▸ Instruction
Count the lines in the records that contain the string "place", where uppercase and lowercase letters count as different. Reply with the number only.

─── Records for the task

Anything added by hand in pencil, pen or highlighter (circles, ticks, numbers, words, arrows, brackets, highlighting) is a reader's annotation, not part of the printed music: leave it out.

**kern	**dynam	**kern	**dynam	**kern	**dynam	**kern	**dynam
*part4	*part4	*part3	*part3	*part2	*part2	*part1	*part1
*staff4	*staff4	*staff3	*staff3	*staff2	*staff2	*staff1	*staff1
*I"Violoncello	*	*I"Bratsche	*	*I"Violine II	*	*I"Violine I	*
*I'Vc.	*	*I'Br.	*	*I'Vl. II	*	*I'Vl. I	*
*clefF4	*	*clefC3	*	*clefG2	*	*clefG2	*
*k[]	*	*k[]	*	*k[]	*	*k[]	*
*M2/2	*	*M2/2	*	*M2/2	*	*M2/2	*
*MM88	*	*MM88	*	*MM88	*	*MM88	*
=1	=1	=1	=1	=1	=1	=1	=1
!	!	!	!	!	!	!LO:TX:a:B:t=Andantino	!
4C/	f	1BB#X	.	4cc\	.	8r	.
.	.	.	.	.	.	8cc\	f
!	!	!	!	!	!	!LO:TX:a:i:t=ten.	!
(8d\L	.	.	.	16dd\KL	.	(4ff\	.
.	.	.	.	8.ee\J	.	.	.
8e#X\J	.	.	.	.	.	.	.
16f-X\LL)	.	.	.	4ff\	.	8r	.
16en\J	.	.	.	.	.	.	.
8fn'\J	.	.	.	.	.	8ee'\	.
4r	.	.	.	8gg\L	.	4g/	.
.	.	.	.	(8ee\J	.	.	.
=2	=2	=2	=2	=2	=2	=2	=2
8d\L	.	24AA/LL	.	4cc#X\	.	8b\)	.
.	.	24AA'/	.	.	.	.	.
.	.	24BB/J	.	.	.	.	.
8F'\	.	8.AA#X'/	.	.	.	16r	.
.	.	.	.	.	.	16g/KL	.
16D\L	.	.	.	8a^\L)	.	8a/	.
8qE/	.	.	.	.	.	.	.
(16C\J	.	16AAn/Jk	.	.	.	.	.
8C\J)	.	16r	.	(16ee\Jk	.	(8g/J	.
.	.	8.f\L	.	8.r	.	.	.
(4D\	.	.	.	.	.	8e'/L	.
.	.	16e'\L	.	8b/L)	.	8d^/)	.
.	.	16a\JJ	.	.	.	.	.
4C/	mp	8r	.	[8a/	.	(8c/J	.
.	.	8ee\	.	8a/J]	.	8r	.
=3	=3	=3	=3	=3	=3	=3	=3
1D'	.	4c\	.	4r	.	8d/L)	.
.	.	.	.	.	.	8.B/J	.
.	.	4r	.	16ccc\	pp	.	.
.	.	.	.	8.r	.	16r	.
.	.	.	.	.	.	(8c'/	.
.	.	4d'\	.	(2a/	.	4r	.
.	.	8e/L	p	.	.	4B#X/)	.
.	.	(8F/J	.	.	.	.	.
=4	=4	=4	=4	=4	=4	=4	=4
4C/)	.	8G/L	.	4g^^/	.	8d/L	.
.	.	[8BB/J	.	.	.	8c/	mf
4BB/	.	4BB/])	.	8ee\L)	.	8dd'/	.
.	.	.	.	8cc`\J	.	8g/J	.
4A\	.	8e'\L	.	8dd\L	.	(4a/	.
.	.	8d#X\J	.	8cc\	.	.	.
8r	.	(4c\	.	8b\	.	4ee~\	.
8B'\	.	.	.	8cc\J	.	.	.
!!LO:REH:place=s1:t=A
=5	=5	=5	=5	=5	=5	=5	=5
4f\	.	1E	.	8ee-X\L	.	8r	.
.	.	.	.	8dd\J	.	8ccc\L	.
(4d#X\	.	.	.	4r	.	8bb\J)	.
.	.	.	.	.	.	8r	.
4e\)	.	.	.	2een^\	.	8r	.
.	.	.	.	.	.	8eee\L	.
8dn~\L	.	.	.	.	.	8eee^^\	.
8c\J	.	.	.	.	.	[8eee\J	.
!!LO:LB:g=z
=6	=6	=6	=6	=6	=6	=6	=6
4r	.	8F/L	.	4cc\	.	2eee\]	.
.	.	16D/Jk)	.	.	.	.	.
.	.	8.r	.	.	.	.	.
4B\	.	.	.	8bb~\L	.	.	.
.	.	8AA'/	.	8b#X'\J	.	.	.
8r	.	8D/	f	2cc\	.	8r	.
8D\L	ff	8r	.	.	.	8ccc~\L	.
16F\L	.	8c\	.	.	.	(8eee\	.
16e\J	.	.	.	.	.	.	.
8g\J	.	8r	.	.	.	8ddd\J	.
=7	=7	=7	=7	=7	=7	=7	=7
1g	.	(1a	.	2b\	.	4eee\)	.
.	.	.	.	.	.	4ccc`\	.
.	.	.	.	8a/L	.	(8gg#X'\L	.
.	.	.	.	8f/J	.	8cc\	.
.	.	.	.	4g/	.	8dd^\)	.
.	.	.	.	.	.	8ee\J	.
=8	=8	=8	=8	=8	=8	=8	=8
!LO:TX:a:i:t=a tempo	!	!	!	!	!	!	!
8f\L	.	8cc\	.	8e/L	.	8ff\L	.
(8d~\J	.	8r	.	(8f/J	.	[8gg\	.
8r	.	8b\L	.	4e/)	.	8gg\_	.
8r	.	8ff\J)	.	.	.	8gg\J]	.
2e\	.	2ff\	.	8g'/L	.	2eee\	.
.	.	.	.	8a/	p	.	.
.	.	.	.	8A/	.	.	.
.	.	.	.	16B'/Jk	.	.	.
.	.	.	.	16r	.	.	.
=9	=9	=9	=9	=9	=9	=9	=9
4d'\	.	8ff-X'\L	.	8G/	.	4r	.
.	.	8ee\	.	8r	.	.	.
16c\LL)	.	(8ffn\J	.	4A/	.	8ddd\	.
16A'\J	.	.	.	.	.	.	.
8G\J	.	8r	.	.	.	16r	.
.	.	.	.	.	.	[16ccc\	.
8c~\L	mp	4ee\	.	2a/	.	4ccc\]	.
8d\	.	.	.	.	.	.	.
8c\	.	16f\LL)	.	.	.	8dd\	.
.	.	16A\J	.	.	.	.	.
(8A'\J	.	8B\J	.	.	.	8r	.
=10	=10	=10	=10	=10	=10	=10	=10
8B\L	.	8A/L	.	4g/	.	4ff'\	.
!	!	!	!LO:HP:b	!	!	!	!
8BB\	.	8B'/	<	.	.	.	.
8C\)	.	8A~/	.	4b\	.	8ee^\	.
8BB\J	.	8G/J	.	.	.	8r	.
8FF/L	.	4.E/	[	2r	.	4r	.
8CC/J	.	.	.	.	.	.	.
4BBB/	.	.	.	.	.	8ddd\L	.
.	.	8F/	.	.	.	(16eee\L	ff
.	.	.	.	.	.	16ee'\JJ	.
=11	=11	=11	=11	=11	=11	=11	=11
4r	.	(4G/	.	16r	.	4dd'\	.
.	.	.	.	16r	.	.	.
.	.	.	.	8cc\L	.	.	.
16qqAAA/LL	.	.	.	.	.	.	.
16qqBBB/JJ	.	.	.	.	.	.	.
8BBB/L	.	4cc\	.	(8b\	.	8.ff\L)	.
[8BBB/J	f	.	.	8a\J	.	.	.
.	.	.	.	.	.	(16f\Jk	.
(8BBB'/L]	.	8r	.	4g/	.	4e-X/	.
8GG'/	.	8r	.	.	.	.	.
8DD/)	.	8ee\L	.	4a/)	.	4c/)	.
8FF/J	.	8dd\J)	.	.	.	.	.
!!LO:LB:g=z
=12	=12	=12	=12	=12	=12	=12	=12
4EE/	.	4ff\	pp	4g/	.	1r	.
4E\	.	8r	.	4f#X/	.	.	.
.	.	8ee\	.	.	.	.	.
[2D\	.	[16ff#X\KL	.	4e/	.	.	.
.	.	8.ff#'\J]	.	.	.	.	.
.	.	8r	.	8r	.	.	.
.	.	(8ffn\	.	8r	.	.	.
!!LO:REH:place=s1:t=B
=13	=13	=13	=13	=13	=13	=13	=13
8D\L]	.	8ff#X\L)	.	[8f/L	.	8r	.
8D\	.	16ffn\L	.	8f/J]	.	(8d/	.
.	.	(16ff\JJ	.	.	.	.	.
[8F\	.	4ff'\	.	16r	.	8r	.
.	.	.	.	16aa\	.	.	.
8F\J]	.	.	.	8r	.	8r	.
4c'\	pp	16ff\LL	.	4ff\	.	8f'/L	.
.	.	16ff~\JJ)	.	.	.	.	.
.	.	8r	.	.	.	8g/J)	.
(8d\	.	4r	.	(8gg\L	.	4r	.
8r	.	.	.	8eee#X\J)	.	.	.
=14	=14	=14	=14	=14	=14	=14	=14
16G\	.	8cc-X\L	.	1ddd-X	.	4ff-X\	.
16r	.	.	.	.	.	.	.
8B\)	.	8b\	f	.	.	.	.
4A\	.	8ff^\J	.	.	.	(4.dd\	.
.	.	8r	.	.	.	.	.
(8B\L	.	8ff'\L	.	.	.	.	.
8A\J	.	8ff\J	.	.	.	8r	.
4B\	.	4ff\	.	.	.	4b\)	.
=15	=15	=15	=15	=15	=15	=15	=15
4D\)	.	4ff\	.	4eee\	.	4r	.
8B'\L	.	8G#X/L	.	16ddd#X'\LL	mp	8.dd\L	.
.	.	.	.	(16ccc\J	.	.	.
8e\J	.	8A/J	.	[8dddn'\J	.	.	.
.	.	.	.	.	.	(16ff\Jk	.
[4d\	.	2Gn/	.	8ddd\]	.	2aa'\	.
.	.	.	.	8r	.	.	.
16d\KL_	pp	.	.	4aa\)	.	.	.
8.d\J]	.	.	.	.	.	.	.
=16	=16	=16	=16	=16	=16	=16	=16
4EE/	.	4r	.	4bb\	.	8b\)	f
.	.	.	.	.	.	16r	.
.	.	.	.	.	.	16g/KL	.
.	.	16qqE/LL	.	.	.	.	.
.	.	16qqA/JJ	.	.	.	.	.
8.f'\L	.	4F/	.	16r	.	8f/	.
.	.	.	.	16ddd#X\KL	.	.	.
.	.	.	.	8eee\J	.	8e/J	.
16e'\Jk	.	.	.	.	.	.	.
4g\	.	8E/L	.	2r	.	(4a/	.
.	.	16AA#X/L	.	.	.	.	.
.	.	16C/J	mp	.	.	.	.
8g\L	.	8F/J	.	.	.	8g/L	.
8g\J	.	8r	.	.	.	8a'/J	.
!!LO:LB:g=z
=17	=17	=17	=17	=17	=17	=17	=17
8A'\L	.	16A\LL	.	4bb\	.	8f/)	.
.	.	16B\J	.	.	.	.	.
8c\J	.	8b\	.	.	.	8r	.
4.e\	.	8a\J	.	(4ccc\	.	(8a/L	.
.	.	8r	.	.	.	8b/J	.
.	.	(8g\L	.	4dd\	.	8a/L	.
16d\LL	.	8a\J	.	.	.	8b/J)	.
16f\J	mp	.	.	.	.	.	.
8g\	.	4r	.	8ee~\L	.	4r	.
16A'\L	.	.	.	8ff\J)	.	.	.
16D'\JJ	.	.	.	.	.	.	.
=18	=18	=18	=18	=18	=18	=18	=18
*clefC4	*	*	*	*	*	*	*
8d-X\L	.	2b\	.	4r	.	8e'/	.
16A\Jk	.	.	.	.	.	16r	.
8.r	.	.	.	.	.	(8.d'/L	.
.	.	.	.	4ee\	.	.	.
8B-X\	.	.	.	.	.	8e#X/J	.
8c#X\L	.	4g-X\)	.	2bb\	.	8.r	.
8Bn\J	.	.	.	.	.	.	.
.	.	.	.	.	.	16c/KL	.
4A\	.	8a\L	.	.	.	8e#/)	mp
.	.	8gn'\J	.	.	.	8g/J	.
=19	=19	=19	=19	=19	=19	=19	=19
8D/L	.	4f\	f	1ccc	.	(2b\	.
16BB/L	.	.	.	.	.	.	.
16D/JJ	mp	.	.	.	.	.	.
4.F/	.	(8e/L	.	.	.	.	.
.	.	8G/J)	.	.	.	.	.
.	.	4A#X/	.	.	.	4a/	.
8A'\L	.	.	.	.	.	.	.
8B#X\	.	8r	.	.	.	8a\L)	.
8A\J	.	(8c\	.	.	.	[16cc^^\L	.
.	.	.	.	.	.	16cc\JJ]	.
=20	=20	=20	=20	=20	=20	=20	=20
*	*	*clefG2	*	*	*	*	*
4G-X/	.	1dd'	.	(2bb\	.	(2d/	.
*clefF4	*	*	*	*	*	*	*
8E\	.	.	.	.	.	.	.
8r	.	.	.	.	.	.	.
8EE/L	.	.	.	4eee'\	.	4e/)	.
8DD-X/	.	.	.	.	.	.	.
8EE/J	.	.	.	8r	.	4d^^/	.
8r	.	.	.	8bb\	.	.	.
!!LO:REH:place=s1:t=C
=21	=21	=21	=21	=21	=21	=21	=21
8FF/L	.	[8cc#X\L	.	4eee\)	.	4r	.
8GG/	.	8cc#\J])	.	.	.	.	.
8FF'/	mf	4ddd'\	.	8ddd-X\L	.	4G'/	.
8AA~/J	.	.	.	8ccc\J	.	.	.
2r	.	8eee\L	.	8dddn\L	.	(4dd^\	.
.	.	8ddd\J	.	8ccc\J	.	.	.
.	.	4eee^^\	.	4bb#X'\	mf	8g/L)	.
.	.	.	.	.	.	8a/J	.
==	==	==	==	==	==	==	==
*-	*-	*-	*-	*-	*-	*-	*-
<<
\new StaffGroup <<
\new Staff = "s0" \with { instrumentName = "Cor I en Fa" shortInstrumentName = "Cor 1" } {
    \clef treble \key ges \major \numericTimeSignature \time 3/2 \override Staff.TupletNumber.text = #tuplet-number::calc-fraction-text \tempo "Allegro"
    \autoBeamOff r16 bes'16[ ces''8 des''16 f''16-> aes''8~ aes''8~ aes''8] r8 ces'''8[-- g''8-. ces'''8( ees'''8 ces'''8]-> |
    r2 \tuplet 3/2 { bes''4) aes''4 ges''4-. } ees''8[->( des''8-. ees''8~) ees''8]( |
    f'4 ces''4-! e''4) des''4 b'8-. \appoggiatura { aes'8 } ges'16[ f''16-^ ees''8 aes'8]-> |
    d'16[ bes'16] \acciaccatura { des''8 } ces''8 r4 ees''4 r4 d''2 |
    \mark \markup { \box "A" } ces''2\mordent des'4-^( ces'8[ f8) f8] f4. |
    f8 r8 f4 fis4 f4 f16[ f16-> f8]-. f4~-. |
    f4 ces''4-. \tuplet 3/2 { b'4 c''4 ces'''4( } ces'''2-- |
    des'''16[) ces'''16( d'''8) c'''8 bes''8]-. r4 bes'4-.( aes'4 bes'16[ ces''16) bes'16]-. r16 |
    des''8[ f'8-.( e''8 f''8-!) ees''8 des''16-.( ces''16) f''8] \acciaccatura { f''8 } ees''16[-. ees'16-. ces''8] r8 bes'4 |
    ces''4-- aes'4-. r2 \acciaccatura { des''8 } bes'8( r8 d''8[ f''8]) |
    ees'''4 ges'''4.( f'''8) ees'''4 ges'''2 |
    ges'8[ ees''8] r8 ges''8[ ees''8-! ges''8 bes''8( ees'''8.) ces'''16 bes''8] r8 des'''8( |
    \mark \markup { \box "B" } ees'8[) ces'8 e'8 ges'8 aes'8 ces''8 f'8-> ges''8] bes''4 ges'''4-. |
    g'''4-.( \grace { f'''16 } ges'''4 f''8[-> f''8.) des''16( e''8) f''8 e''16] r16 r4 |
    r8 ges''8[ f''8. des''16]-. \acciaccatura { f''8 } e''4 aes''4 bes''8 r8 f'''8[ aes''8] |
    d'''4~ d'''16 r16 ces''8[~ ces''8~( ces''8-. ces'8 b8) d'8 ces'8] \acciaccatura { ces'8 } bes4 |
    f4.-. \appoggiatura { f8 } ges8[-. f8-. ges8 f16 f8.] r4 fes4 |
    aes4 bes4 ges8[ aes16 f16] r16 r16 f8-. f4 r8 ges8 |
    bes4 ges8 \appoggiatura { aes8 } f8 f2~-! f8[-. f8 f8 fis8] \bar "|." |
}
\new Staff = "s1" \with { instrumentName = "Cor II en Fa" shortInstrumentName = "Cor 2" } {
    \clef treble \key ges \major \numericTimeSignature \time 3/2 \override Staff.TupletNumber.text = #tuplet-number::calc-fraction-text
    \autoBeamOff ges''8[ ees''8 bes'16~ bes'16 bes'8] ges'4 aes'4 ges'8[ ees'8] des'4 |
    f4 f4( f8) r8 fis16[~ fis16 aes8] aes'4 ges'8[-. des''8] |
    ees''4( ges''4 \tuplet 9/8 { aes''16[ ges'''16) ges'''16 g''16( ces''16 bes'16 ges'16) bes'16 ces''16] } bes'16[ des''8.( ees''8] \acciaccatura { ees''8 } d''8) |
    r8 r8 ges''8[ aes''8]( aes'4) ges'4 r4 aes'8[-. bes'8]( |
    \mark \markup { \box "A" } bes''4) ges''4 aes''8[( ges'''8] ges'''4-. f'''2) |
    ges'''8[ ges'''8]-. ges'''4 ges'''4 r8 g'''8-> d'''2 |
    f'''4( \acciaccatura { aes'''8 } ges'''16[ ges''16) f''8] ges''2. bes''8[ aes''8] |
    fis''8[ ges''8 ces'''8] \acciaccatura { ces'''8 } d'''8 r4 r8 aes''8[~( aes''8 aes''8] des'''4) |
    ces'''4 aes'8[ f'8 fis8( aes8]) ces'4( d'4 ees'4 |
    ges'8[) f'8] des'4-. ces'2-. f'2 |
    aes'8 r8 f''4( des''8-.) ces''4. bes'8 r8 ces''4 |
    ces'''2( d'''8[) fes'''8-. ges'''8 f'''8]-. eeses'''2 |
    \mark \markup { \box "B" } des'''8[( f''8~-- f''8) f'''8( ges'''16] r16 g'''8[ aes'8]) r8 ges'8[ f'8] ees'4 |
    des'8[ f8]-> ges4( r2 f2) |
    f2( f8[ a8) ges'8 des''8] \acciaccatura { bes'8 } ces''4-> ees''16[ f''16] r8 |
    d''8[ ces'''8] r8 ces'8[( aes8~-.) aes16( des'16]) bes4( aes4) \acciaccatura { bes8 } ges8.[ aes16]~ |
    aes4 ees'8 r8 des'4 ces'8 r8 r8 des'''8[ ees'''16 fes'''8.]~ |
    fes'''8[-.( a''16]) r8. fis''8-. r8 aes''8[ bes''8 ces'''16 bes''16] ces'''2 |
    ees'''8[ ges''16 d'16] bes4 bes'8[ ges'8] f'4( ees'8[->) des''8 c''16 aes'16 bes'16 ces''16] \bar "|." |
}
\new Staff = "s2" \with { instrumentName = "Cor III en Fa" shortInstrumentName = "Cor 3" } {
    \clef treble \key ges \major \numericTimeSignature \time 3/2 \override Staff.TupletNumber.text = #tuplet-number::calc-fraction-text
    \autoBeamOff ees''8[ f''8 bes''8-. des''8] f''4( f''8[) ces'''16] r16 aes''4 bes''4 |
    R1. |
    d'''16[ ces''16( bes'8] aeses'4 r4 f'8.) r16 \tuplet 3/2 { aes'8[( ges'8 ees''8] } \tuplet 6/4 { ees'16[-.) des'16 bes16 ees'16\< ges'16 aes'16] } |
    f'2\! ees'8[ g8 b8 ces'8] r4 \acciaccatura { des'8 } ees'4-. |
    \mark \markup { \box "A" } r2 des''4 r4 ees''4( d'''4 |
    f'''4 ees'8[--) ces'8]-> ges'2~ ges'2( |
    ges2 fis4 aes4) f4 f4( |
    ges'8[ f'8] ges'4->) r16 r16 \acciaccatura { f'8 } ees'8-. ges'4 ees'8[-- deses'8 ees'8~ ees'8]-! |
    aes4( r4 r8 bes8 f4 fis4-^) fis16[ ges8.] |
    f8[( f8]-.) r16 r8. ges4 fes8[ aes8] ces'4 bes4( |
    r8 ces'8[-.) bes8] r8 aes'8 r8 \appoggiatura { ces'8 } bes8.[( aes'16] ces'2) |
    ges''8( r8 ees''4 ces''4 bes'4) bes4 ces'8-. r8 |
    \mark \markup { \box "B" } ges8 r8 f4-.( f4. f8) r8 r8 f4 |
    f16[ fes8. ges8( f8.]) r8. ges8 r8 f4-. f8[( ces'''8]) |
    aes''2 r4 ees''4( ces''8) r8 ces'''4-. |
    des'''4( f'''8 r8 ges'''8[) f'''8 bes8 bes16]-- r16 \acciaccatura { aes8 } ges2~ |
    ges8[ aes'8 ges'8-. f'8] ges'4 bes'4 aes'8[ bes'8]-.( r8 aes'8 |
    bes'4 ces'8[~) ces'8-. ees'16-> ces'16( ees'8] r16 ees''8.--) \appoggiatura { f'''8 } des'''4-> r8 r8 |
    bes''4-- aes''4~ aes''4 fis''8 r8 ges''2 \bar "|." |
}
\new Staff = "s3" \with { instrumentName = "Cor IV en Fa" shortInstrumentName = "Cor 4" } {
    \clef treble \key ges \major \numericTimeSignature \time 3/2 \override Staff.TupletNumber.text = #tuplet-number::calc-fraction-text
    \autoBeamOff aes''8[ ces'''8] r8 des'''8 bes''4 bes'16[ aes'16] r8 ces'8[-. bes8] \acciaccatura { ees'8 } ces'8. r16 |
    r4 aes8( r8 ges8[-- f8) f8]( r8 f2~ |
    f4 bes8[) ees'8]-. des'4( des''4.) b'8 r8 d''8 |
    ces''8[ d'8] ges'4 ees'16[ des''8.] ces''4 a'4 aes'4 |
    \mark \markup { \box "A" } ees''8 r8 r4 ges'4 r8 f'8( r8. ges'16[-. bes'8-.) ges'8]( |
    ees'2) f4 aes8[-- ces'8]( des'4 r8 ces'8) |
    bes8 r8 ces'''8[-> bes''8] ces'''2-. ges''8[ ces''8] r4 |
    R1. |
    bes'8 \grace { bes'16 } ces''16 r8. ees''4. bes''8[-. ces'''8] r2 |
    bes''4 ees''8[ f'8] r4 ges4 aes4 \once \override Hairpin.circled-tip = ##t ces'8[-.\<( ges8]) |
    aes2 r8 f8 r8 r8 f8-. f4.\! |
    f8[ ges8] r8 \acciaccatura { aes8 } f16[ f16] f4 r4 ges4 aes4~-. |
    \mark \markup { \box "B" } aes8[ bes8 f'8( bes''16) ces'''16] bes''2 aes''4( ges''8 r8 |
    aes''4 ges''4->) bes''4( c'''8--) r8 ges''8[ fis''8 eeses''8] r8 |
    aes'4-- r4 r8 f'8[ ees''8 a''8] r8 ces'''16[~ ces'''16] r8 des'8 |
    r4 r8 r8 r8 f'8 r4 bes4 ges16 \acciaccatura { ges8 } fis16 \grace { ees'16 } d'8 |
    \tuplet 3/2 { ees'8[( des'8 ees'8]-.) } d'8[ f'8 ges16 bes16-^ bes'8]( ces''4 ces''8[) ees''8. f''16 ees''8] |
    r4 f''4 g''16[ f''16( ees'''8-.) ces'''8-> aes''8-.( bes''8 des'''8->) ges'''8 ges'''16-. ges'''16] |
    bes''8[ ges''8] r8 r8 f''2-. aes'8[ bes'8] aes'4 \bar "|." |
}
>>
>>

──────

▸ Answer to the exercise
3